### Task instructions
For each record below, retype the text exactly and omit any image.
::: Information supplied :::
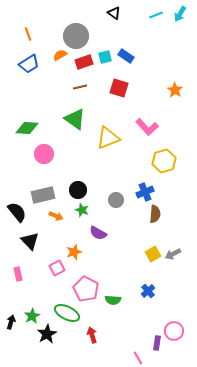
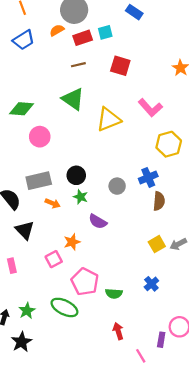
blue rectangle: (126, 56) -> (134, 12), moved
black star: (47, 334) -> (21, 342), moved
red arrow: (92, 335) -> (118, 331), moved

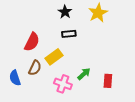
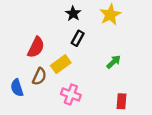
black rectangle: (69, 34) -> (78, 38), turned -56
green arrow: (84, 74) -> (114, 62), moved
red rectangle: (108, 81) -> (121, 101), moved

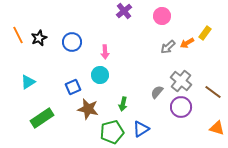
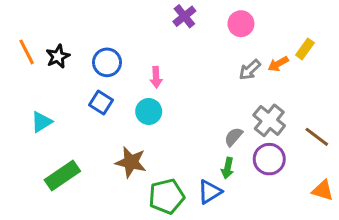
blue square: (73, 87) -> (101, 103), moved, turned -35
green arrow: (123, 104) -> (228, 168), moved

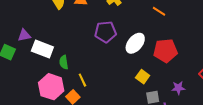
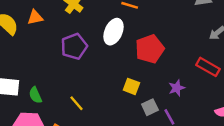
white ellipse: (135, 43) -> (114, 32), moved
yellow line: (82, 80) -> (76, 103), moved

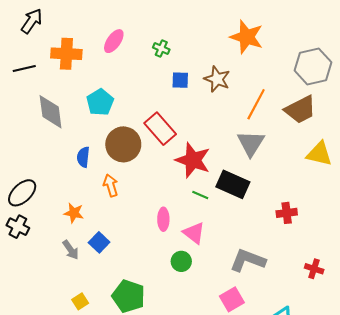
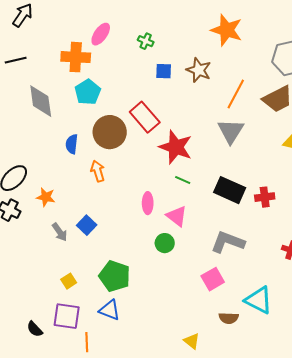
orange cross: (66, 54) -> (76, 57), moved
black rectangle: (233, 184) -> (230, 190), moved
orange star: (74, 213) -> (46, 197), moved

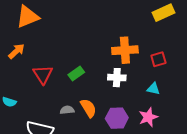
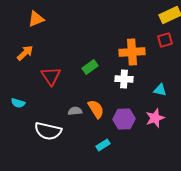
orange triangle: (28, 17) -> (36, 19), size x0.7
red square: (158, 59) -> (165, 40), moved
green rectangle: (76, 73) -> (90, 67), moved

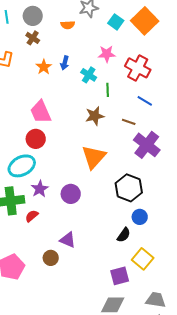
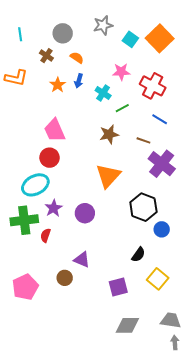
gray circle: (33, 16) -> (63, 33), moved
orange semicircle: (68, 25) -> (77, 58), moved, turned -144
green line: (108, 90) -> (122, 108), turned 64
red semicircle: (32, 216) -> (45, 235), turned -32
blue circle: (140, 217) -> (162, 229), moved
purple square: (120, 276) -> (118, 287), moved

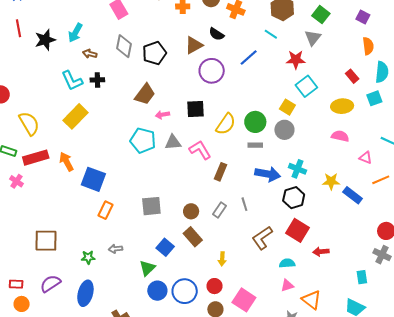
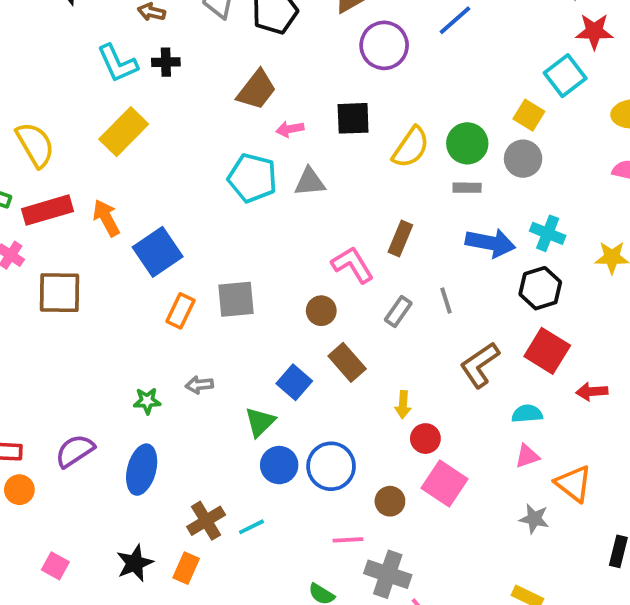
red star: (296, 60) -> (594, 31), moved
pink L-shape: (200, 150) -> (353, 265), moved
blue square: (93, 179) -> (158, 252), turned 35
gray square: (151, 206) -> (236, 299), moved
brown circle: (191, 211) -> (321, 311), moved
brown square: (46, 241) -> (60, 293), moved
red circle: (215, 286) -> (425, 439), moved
:::
### Answer to the exercise
blue rectangle: (126, 56) -> (134, 12), moved
black star: (47, 334) -> (21, 342), moved
red arrow: (92, 335) -> (118, 331), moved

black rectangle: (69, 34) -> (78, 38), turned -56
green arrow: (84, 74) -> (114, 62), moved
red rectangle: (108, 81) -> (121, 101), moved

blue square: (73, 87) -> (101, 103), moved, turned -35
green arrow: (123, 104) -> (228, 168), moved

white ellipse: (135, 43) -> (114, 32), moved
yellow line: (82, 80) -> (76, 103), moved

orange cross: (66, 54) -> (76, 57), moved
black rectangle: (233, 184) -> (230, 190), moved
orange star: (74, 213) -> (46, 197), moved

orange triangle: (28, 17) -> (36, 19), size x0.7
red square: (158, 59) -> (165, 40), moved
green rectangle: (76, 73) -> (90, 67), moved

gray circle: (33, 16) -> (63, 33), moved
orange semicircle: (68, 25) -> (77, 58), moved, turned -144
green line: (108, 90) -> (122, 108), turned 64
red semicircle: (32, 216) -> (45, 235), turned -32
blue circle: (140, 217) -> (162, 229), moved
purple square: (120, 276) -> (118, 287), moved

red star: (296, 60) -> (594, 31), moved
pink L-shape: (200, 150) -> (353, 265), moved
blue square: (93, 179) -> (158, 252), turned 35
gray square: (151, 206) -> (236, 299), moved
brown circle: (191, 211) -> (321, 311), moved
brown square: (46, 241) -> (60, 293), moved
red circle: (215, 286) -> (425, 439), moved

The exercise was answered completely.